Entries taken from a collection:
== == ==
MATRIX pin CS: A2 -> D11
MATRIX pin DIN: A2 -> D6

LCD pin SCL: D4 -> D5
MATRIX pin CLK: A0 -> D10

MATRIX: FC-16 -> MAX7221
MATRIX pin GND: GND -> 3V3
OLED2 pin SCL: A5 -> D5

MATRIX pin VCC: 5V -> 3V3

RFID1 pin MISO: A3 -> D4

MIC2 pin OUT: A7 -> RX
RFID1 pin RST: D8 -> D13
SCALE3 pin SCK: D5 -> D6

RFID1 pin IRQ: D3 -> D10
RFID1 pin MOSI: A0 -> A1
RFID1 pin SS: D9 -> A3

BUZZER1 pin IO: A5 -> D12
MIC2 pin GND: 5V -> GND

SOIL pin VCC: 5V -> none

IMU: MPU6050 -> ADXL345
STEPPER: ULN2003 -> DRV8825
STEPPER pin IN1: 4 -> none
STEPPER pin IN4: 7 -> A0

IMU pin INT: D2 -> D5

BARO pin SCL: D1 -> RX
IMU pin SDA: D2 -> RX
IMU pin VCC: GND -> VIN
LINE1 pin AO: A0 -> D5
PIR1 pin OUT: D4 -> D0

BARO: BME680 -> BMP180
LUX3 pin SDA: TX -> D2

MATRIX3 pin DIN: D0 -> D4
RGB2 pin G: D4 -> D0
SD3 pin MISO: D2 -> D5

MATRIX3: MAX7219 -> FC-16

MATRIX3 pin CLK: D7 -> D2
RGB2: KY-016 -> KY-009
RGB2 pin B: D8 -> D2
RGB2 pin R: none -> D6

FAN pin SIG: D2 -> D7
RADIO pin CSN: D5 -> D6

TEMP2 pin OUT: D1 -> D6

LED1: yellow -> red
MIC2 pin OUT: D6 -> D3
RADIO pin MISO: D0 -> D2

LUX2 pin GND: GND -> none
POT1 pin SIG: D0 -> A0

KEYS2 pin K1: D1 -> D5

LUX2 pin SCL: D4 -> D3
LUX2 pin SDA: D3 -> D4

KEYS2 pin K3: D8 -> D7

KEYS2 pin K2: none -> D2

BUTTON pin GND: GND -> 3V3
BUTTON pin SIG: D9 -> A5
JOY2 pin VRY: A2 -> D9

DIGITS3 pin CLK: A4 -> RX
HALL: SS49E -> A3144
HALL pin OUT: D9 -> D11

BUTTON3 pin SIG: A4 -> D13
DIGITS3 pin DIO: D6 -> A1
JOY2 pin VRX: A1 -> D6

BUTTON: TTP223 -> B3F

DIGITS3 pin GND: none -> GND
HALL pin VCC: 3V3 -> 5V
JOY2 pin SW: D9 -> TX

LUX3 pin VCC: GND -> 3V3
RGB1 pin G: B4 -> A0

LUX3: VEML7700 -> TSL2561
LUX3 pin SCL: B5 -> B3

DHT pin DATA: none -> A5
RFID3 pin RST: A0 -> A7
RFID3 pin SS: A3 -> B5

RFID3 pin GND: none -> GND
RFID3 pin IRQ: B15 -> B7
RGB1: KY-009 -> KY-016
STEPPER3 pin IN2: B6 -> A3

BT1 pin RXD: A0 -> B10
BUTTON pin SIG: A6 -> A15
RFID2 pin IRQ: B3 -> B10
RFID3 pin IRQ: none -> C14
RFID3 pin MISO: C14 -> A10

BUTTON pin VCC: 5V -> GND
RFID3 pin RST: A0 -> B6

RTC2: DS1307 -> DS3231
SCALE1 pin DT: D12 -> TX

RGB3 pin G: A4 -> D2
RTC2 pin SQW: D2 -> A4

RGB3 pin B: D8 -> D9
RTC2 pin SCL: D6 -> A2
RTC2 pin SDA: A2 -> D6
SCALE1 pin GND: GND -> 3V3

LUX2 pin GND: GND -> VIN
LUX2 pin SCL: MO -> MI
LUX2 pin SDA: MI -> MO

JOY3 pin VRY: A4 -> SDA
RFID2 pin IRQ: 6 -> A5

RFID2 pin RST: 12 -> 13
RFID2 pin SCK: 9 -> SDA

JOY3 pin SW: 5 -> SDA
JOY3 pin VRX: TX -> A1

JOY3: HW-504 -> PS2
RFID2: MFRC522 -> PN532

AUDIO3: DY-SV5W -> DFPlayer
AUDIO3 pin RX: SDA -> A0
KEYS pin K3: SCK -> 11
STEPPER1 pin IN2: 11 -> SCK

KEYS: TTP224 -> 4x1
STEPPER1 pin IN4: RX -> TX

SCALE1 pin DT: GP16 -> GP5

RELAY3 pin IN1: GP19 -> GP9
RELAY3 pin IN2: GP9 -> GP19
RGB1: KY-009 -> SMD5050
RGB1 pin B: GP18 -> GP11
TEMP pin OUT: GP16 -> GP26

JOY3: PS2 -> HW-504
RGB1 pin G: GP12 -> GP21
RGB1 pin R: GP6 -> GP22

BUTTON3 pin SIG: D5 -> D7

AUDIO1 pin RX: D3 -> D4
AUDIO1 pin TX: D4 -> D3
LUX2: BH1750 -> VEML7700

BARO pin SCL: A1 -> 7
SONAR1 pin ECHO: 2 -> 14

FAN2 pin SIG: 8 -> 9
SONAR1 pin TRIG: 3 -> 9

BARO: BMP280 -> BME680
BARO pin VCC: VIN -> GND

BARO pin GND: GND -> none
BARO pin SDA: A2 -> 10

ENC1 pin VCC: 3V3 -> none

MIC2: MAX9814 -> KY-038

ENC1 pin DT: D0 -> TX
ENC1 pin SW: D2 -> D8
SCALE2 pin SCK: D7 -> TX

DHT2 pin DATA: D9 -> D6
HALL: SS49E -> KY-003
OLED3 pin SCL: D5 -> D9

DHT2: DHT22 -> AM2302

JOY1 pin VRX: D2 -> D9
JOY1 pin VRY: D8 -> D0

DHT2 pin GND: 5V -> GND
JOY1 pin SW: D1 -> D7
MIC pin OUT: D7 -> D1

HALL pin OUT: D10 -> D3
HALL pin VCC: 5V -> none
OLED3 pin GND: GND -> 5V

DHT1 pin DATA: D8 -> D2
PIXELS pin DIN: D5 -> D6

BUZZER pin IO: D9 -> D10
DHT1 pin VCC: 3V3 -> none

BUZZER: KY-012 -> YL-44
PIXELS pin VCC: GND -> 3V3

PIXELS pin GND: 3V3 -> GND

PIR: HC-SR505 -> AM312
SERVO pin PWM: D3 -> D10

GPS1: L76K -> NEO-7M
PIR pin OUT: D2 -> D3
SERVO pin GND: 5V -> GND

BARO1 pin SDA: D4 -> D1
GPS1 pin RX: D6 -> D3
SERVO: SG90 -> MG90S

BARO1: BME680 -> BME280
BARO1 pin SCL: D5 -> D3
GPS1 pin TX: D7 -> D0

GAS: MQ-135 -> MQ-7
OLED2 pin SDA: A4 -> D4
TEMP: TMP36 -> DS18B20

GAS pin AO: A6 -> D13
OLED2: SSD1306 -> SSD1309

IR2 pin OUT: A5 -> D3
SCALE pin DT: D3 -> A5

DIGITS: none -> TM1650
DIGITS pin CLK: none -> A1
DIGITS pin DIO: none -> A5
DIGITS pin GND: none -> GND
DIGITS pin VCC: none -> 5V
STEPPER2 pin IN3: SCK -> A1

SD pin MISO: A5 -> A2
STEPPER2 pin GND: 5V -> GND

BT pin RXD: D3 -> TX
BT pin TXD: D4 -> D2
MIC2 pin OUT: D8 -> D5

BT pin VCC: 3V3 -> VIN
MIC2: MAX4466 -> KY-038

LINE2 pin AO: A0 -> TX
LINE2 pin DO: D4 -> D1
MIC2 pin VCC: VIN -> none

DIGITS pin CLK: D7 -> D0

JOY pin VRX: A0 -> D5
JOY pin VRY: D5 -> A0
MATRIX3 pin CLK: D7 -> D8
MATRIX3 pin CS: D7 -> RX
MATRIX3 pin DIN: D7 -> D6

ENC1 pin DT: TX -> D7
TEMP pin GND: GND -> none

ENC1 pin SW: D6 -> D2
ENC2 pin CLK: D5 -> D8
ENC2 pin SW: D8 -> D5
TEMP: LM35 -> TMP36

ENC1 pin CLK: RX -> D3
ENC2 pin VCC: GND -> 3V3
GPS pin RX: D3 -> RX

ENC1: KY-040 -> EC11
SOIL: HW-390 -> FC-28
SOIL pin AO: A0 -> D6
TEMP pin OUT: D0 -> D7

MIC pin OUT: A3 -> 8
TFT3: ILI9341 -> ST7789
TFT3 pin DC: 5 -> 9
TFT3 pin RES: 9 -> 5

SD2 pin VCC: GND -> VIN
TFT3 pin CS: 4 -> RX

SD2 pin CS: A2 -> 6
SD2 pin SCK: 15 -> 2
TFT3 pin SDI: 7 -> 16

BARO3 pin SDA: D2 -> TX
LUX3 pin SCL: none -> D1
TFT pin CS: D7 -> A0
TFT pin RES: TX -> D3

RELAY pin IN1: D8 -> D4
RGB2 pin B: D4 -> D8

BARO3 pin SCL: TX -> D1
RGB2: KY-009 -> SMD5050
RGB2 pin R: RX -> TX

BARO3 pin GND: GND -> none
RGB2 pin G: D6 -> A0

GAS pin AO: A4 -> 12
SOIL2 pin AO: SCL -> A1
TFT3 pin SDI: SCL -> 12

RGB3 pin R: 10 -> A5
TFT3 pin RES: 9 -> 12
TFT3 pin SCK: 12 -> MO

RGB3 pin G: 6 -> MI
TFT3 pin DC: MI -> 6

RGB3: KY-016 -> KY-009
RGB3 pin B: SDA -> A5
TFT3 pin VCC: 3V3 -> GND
== == ==
● HOW TO COMPLETE THIS TASK: Lines before the one containing "ENC1: KY-040 -> EC11" are left out. Repeat that line and all lines after it in the records above exactly.

● TASK SOLUTION:
ENC1: KY-040 -> EC11
SOIL: HW-390 -> FC-28
SOIL pin AO: A0 -> D6
TEMP pin OUT: D0 -> D7

MIC pin OUT: A3 -> 8
TFT3: ILI9341 -> ST7789
TFT3 pin DC: 5 -> 9
TFT3 pin RES: 9 -> 5

SD2 pin VCC: GND -> VIN
TFT3 pin CS: 4 -> RX

SD2 pin CS: A2 -> 6
SD2 pin SCK: 15 -> 2
TFT3 pin SDI: 7 -> 16

BARO3 pin SDA: D2 -> TX
LUX3 pin SCL: none -> D1
TFT pin CS: D7 -> A0
TFT pin RES: TX -> D3

RELAY pin IN1: D8 -> D4
RGB2 pin B: D4 -> D8

BARO3 pin SCL: TX -> D1
RGB2: KY-009 -> SMD5050
RGB2 pin R: RX -> TX

BARO3 pin GND: GND -> none
RGB2 pin G: D6 -> A0

GAS pin AO: A4 -> 12
SOIL2 pin AO: SCL -> A1
TFT3 pin SDI: SCL -> 12

RGB3 pin R: 10 -> A5
TFT3 pin RES: 9 -> 12
TFT3 pin SCK: 12 -> MO

RGB3 pin G: 6 -> MI
TFT3 pin DC: MI -> 6

RGB3: KY-016 -> KY-009
RGB3 pin B: SDA -> A5
TFT3 pin VCC: 3V3 -> GND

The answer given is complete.